The input:
[Start of Attachment]
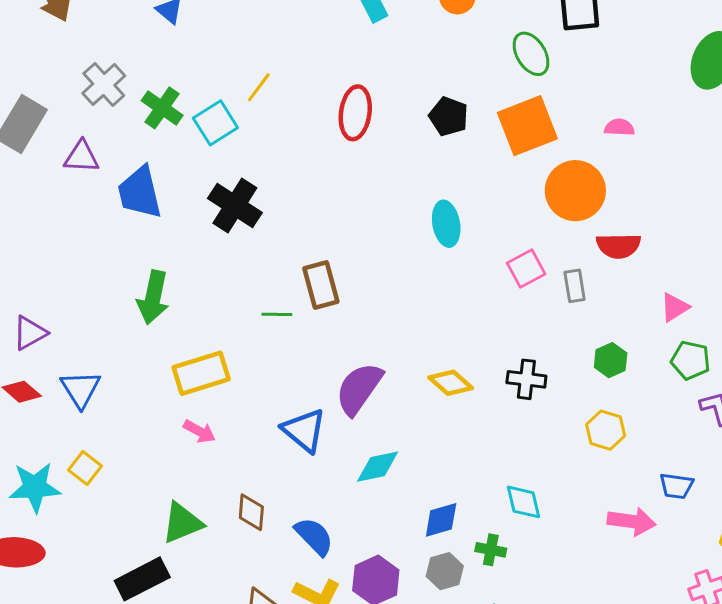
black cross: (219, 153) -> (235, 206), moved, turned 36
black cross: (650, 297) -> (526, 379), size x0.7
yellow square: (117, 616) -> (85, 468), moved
[End of Attachment]
[Start of Attachment]
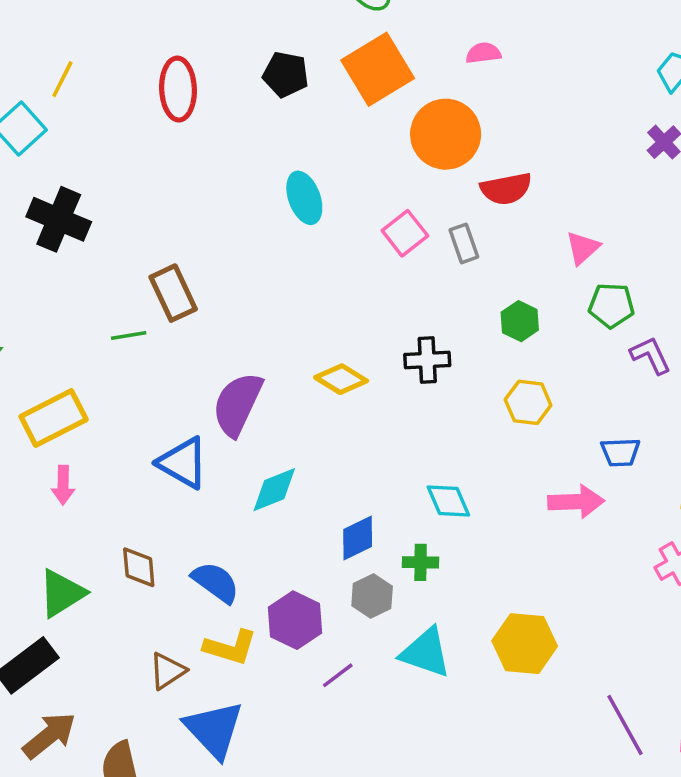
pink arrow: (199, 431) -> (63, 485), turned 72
[End of Attachment]
[Start of Attachment]
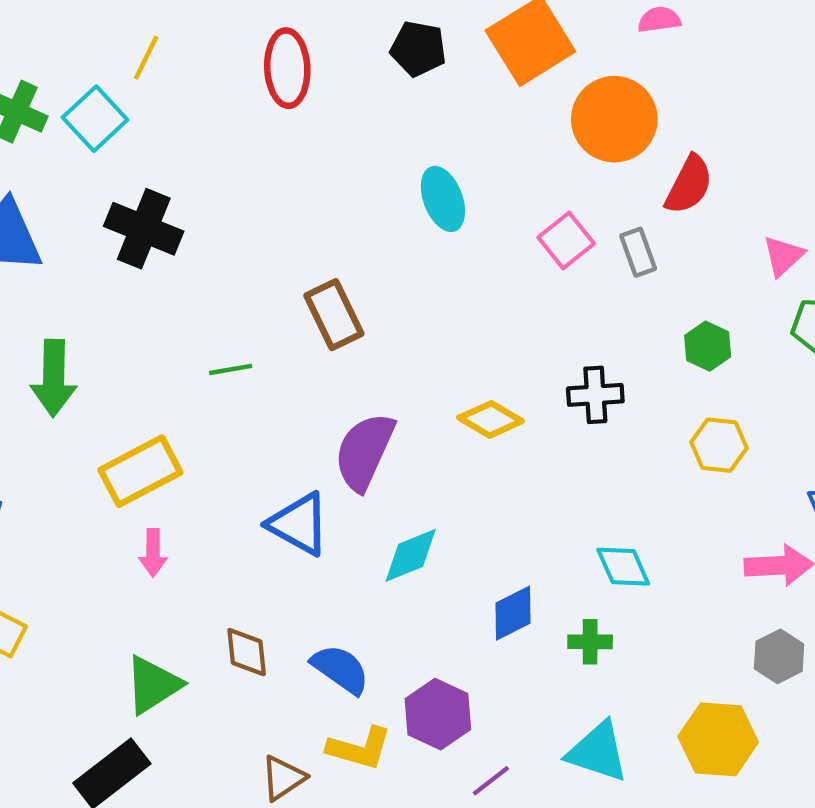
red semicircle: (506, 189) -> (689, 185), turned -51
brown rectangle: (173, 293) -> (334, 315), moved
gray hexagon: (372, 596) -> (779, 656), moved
[End of Attachment]
Task to carry out: After locating the line holding "brown rectangle: (173, 293)" above, output exactly that line and every line after it through the line holding "gray hexagon: (372, 596) -> (779, 656), moved". Include nothing else.

Solution to the exercise:
brown rectangle: (173, 293) -> (334, 315), moved
gray hexagon: (372, 596) -> (779, 656), moved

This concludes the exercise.